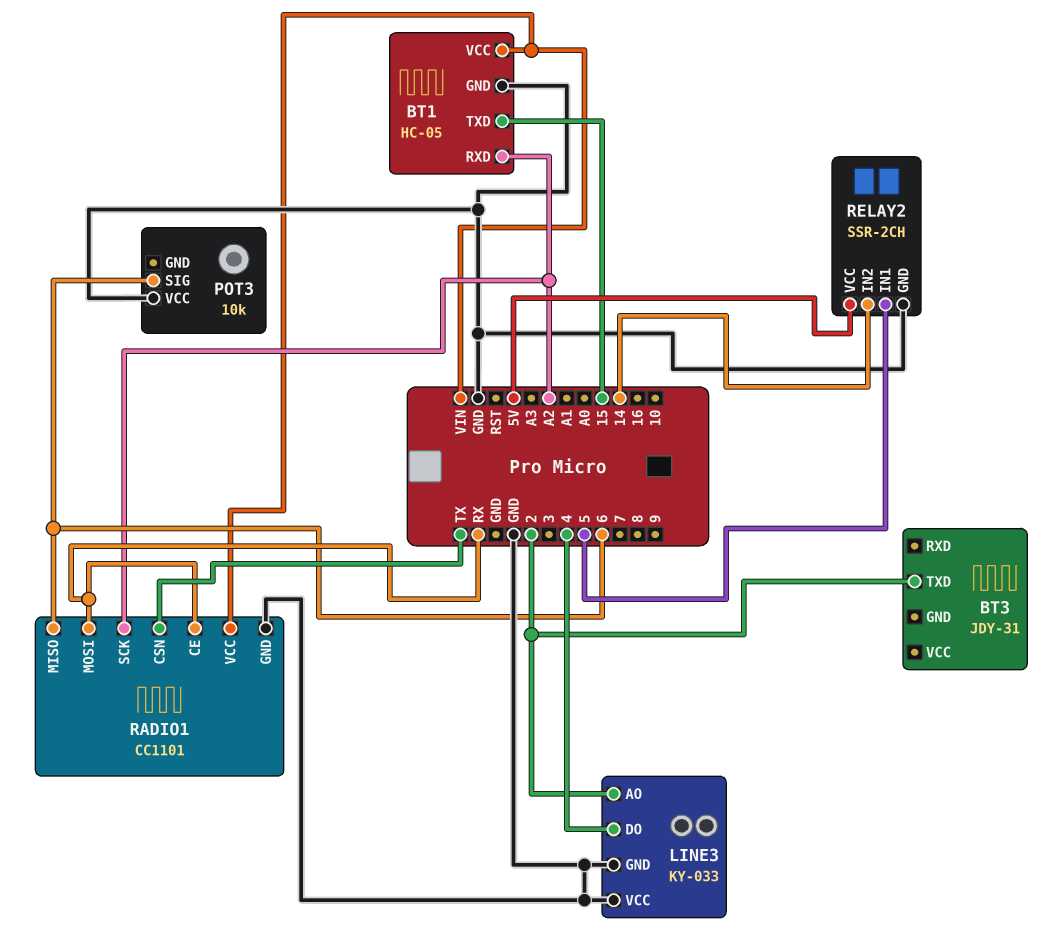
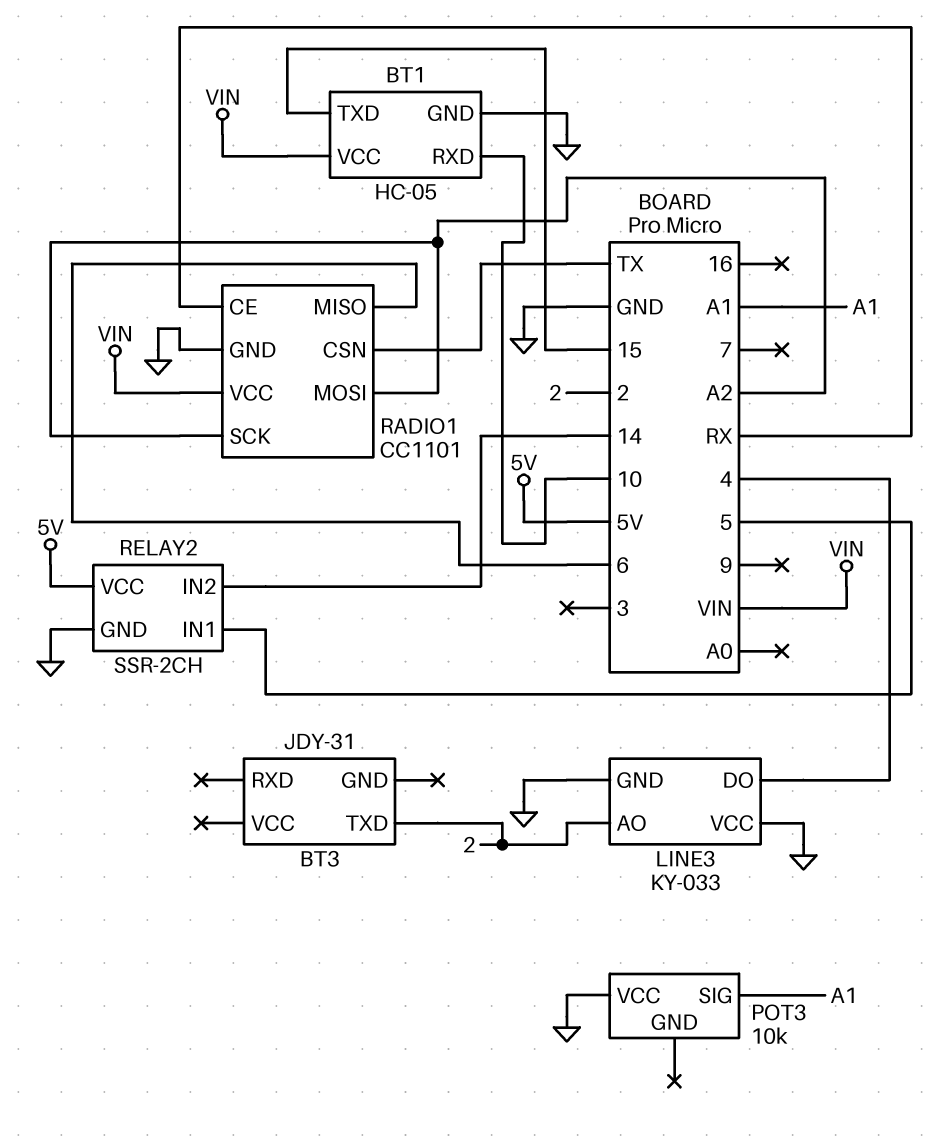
BT1 pin RXD: A2 -> 10
POT3 pin SIG: 6 -> A1
RADIO1 pin MOSI: RX -> A2

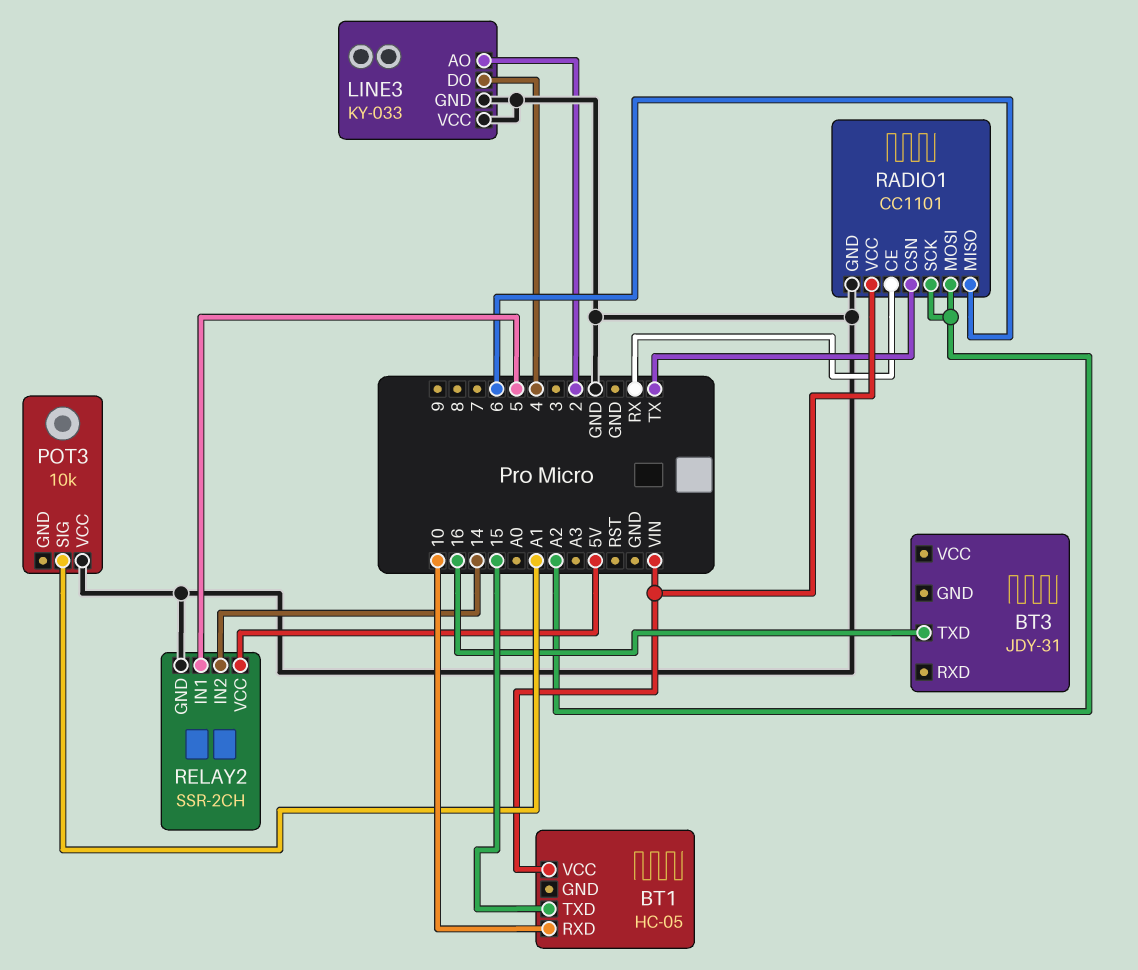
BT1 pin GND: GND -> none
BT3 pin TXD: 2 -> 16

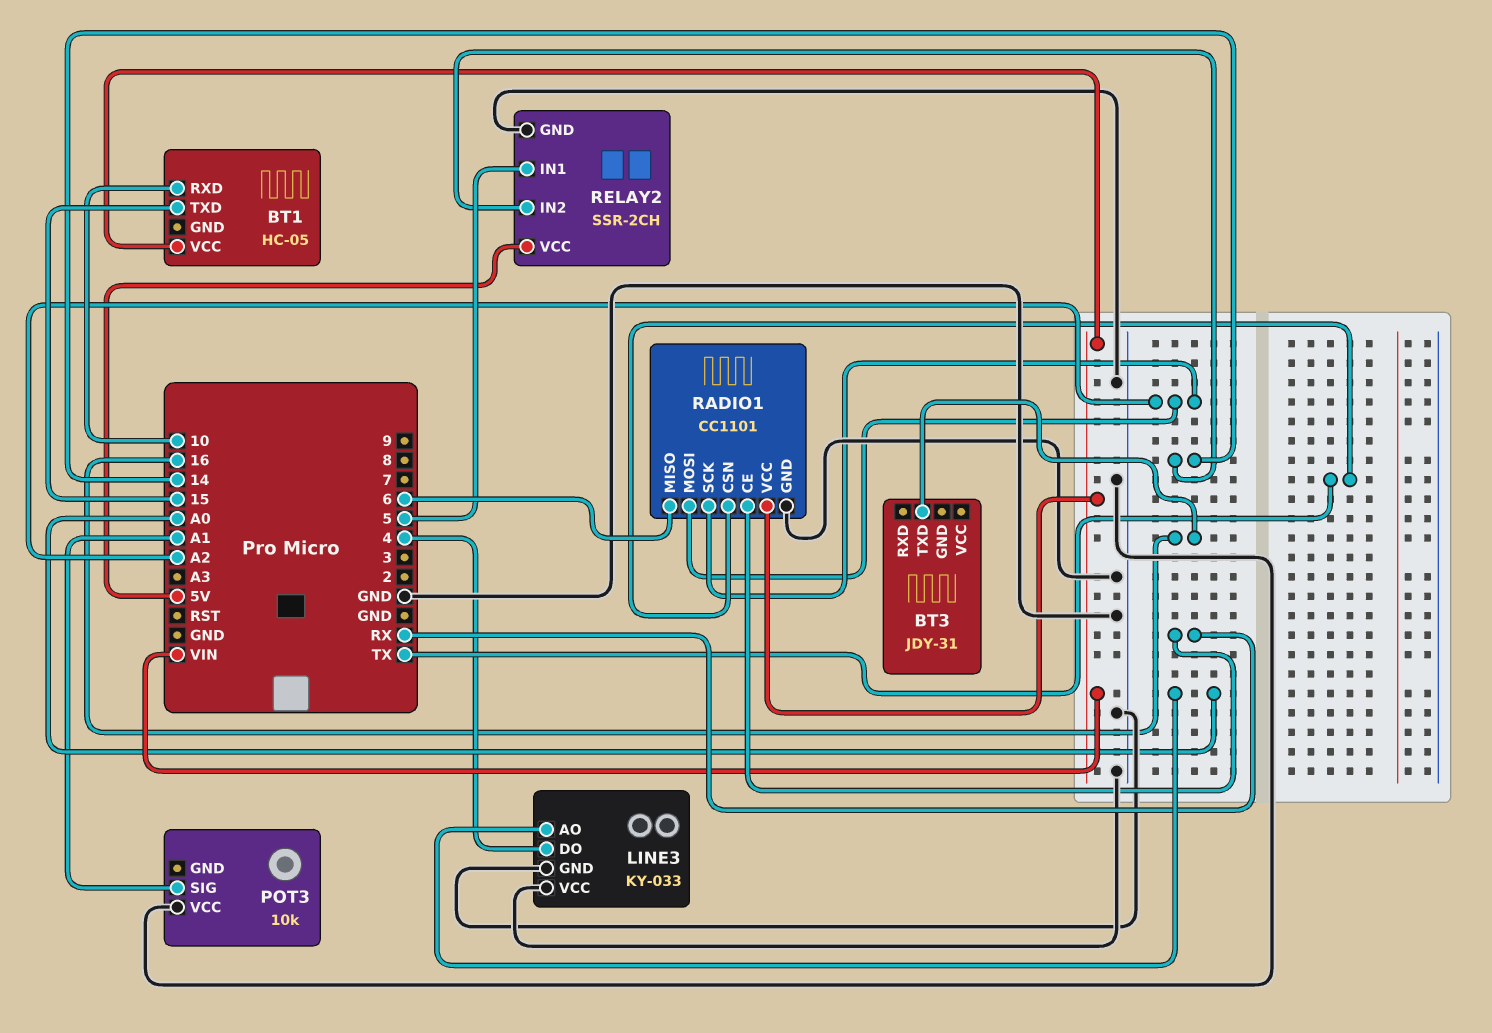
LINE3 pin AO: 2 -> A0

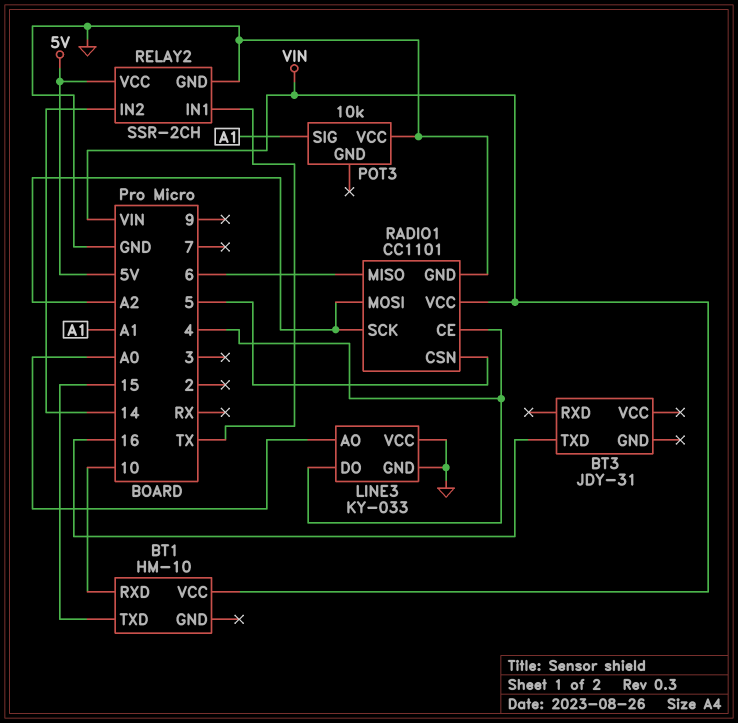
BT1: HC-05 -> HM-10
RADIO1 pin CE: RX -> 4
RADIO1 pin CSN: TX -> 5
RELAY2 pin IN1: 5 -> TX

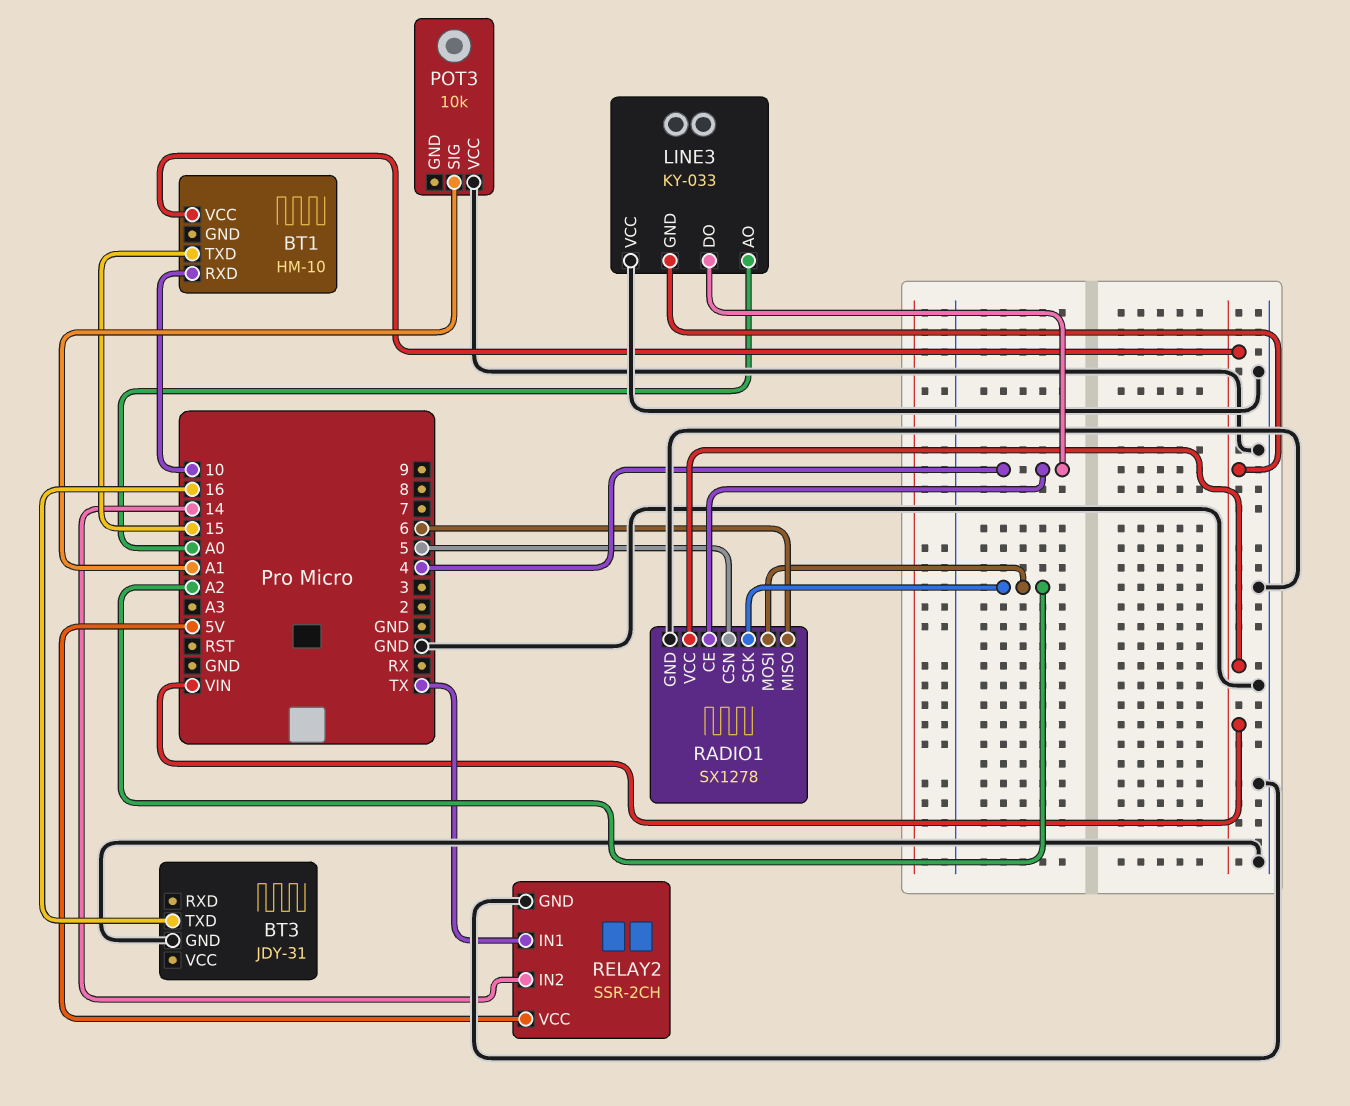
BT3 pin GND: none -> GND
LINE3 pin GND: GND -> VIN
RADIO1: CC1101 -> SX1278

== Instructions to follow ==
Above are the records; repeat them exactly, omitting every picture.

== Your response ==
BT1 pin RXD: A2 -> 10
POT3 pin SIG: 6 -> A1
RADIO1 pin MOSI: RX -> A2

BT1 pin GND: GND -> none
BT3 pin TXD: 2 -> 16

LINE3 pin AO: 2 -> A0

BT1: HC-05 -> HM-10
RADIO1 pin CE: RX -> 4
RADIO1 pin CSN: TX -> 5
RELAY2 pin IN1: 5 -> TX

BT3 pin GND: none -> GND
LINE3 pin GND: GND -> VIN
RADIO1: CC1101 -> SX1278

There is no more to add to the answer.